Coordinate-based change listings
• • •

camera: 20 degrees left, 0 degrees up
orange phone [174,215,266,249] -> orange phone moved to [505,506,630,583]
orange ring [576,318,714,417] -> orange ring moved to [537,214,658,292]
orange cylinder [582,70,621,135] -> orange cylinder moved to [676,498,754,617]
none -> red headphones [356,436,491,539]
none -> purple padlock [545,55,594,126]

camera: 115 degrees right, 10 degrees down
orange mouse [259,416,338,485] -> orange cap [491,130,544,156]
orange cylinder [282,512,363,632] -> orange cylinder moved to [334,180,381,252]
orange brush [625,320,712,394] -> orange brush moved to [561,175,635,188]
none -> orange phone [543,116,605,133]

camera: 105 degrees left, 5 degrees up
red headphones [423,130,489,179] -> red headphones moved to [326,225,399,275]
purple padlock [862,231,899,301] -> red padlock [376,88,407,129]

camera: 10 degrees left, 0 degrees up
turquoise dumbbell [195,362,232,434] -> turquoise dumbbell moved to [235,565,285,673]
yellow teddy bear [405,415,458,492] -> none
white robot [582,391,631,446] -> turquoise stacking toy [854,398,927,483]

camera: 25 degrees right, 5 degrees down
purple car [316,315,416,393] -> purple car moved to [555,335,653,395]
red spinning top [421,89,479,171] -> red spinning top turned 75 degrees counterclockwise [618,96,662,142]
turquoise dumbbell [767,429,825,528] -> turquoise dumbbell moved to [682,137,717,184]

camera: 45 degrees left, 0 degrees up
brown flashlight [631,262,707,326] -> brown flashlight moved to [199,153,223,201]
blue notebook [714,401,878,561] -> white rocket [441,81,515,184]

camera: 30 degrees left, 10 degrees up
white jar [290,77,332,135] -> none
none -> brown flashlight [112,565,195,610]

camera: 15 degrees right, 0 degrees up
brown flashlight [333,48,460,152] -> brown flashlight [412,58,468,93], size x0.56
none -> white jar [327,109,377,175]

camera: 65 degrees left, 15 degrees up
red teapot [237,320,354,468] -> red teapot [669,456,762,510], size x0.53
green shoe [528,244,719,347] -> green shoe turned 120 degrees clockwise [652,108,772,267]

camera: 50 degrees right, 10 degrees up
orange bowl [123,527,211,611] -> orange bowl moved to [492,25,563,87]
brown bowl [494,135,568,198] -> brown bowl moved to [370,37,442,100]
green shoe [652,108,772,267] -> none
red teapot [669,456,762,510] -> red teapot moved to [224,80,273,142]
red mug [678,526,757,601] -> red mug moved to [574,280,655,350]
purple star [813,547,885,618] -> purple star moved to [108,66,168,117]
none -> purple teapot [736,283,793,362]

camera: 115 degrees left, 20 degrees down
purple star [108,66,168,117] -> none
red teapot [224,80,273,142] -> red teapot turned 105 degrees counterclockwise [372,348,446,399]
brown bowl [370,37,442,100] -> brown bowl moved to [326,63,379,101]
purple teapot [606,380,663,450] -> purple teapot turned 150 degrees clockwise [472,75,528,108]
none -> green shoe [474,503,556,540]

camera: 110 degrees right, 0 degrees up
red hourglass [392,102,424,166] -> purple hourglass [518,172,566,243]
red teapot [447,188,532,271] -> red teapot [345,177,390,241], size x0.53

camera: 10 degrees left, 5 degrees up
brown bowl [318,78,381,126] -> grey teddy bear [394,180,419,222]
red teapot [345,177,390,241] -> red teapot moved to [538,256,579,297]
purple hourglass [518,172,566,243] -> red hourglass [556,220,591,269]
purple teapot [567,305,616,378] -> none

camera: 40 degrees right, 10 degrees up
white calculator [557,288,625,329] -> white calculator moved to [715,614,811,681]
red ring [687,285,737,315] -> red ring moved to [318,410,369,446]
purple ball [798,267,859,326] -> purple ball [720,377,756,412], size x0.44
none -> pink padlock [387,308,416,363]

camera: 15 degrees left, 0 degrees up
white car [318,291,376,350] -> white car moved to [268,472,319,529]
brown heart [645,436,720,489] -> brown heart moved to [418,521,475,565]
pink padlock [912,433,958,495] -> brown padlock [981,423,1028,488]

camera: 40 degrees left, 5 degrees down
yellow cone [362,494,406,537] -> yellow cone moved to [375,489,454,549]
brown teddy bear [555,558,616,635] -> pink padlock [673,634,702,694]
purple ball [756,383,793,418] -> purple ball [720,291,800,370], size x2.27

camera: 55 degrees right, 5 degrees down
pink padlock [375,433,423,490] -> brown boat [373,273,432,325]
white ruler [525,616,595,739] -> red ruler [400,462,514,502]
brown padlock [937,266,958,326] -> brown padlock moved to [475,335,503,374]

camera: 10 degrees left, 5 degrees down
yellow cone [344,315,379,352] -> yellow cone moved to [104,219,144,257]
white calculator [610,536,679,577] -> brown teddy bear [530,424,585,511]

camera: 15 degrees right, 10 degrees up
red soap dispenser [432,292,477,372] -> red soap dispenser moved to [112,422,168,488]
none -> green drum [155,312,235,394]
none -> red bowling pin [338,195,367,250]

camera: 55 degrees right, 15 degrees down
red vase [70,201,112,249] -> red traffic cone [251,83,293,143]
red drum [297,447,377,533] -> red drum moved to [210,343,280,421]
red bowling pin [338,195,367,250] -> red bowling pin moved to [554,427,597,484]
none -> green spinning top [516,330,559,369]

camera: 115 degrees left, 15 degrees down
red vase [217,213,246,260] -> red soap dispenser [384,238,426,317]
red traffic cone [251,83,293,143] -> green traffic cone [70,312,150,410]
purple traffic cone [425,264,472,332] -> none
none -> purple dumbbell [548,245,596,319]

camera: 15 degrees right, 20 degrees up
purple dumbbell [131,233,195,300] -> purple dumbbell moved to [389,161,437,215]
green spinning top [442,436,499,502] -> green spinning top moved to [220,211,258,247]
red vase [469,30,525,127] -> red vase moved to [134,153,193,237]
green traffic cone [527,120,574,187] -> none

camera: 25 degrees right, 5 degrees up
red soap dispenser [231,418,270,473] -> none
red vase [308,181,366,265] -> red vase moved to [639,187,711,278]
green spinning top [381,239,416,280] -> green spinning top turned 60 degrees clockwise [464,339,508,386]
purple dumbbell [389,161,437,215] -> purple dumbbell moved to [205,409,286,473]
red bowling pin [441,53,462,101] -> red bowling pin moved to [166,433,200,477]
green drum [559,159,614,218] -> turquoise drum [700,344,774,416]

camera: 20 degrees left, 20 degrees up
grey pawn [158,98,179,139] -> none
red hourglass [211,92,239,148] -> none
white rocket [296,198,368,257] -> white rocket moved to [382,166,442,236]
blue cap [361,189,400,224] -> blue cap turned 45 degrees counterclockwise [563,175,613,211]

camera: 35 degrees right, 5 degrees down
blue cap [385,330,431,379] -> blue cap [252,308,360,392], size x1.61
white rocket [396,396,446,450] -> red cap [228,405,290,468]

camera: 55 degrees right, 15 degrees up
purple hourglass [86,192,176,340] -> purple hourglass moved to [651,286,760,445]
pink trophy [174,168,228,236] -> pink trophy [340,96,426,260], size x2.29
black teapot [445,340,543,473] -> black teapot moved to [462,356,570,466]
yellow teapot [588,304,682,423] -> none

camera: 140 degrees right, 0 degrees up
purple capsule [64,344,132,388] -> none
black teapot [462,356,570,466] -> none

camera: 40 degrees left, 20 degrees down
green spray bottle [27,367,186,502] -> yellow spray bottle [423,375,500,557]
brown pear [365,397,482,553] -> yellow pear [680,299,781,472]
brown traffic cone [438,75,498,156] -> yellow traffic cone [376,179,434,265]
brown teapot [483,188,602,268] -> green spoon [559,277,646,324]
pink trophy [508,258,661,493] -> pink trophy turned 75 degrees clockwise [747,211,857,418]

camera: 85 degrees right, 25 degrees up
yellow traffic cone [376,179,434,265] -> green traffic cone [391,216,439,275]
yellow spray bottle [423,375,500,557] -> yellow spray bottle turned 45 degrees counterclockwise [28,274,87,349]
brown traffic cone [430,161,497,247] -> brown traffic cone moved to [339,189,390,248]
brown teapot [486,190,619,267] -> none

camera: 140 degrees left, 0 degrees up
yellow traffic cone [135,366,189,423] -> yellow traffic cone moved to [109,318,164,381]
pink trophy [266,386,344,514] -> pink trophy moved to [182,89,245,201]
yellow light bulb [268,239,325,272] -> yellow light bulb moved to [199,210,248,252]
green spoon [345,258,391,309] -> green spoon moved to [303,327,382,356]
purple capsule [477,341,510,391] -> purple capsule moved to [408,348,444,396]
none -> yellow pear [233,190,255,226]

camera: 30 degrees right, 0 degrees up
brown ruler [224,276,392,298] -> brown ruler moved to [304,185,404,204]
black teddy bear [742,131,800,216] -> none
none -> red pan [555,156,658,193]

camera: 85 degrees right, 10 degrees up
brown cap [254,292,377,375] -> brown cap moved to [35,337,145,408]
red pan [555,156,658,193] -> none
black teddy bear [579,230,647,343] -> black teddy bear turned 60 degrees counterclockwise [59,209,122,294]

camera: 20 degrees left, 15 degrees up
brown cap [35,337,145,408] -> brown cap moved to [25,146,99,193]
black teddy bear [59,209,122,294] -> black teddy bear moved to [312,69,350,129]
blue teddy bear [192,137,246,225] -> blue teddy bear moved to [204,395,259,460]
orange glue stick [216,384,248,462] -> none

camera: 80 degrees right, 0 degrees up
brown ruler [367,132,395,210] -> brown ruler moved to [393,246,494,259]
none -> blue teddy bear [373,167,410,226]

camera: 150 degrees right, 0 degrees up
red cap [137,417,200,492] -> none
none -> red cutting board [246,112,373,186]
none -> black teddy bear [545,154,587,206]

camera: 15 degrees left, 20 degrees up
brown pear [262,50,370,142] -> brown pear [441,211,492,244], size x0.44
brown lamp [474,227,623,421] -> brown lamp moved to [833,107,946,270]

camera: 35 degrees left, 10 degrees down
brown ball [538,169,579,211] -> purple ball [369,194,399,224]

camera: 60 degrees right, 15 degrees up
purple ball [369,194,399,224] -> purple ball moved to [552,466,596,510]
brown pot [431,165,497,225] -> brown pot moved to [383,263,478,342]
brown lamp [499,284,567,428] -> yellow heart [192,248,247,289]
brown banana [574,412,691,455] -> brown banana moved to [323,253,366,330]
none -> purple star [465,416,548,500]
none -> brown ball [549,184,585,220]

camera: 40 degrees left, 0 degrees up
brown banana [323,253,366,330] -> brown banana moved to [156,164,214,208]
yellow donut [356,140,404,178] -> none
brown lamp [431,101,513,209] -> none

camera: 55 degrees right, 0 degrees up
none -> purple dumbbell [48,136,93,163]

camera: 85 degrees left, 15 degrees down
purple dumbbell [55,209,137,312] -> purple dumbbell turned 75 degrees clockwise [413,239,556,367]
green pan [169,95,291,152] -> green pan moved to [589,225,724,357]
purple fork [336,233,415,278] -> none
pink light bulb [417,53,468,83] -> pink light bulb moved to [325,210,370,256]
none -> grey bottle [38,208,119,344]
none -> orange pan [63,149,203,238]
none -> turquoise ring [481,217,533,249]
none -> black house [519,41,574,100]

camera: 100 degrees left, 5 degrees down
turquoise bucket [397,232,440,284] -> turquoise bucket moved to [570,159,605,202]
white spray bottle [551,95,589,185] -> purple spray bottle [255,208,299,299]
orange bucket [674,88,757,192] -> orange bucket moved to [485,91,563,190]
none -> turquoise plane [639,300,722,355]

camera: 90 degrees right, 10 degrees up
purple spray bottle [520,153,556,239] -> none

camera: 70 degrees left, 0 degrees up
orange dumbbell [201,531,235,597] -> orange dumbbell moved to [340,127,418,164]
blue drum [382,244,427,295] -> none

• • •

*What you have to do*.
Reproduce exactly the lines above from the line with "red vase [308,181,366,265]" to the line with "yellow teapot [588,304,682,423] -> none", including both, and add nothing.

*Answer to this task*.
red vase [308,181,366,265] -> red vase moved to [639,187,711,278]
green spinning top [381,239,416,280] -> green spinning top turned 60 degrees clockwise [464,339,508,386]
purple dumbbell [389,161,437,215] -> purple dumbbell moved to [205,409,286,473]
red bowling pin [441,53,462,101] -> red bowling pin moved to [166,433,200,477]
green drum [559,159,614,218] -> turquoise drum [700,344,774,416]

camera: 20 degrees left, 20 degrees up
grey pawn [158,98,179,139] -> none
red hourglass [211,92,239,148] -> none
white rocket [296,198,368,257] -> white rocket moved to [382,166,442,236]
blue cap [361,189,400,224] -> blue cap turned 45 degrees counterclockwise [563,175,613,211]

camera: 35 degrees right, 5 degrees down
blue cap [385,330,431,379] -> blue cap [252,308,360,392], size x1.61
white rocket [396,396,446,450] -> red cap [228,405,290,468]

camera: 55 degrees right, 15 degrees up
purple hourglass [86,192,176,340] -> purple hourglass moved to [651,286,760,445]
pink trophy [174,168,228,236] -> pink trophy [340,96,426,260], size x2.29
black teapot [445,340,543,473] -> black teapot moved to [462,356,570,466]
yellow teapot [588,304,682,423] -> none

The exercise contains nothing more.